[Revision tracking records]
--------------------------------------------------

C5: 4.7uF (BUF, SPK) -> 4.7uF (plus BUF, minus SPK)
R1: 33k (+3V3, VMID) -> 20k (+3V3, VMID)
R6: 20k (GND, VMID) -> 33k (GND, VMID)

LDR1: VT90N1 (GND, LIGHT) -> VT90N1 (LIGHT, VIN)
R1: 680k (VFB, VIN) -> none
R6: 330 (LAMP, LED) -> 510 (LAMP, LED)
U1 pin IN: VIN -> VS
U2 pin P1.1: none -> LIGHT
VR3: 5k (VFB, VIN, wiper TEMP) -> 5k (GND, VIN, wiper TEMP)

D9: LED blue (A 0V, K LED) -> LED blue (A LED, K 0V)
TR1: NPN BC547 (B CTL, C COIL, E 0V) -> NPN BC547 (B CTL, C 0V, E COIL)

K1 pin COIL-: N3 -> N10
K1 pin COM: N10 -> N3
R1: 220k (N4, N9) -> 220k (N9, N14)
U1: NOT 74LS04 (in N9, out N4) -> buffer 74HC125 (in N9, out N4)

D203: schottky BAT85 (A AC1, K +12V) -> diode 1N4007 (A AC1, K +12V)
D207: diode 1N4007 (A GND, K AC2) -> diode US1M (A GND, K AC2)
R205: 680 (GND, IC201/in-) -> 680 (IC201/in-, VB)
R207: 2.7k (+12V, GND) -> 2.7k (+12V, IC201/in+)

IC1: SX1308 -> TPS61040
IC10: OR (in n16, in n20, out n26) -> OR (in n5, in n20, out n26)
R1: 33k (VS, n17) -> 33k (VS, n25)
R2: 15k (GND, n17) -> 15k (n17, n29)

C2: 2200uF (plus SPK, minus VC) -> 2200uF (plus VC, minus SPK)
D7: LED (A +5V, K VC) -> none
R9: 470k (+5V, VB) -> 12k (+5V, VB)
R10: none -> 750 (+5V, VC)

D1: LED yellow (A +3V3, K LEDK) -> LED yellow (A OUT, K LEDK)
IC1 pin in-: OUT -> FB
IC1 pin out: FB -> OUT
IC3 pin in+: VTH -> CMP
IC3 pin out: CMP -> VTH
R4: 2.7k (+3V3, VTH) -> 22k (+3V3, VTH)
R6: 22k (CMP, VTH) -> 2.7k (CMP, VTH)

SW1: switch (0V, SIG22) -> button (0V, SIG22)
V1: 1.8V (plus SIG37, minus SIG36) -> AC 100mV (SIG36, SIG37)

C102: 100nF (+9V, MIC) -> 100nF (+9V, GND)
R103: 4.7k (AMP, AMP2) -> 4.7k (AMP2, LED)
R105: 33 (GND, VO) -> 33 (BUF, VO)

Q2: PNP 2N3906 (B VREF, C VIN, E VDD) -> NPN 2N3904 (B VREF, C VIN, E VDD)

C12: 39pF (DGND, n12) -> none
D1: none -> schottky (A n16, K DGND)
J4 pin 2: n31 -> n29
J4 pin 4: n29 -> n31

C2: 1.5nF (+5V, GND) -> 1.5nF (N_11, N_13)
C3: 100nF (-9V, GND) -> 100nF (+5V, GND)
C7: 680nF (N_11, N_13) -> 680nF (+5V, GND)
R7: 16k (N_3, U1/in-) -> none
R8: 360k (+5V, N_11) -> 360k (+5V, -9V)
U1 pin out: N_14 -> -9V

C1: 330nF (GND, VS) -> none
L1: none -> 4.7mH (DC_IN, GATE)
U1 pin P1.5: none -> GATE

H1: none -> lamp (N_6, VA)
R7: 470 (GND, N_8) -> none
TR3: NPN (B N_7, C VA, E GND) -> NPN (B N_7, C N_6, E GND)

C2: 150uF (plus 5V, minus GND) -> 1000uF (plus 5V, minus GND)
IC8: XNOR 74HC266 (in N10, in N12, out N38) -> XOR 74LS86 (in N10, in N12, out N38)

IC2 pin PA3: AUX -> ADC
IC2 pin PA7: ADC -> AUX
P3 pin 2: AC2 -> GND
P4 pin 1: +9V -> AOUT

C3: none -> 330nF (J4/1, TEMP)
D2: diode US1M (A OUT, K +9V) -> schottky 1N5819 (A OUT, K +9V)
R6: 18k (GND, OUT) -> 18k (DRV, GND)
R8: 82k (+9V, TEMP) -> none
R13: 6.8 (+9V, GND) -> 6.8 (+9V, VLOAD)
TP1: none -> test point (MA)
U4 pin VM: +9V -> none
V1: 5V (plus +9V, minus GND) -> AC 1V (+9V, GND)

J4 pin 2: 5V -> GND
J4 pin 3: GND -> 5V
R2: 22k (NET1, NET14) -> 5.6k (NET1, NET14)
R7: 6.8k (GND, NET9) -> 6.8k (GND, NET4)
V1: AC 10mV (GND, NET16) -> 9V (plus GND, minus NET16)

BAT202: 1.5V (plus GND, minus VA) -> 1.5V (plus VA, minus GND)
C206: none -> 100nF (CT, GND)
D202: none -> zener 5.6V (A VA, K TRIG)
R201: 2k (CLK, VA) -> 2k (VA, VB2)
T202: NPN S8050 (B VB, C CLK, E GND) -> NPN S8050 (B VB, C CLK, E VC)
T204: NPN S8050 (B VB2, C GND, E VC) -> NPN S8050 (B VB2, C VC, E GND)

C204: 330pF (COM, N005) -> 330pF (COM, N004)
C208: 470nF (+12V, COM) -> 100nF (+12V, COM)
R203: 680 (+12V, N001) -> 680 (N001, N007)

--------------------------------------------------

| WHAT TO DO |
If a line in the records contains the word "LIGHT", copy it.

| TASK RESULT |
LDR1: VT90N1 (GND, LIGHT) -> VT90N1 (LIGHT, VIN)
U2 pin P1.1: none -> LIGHT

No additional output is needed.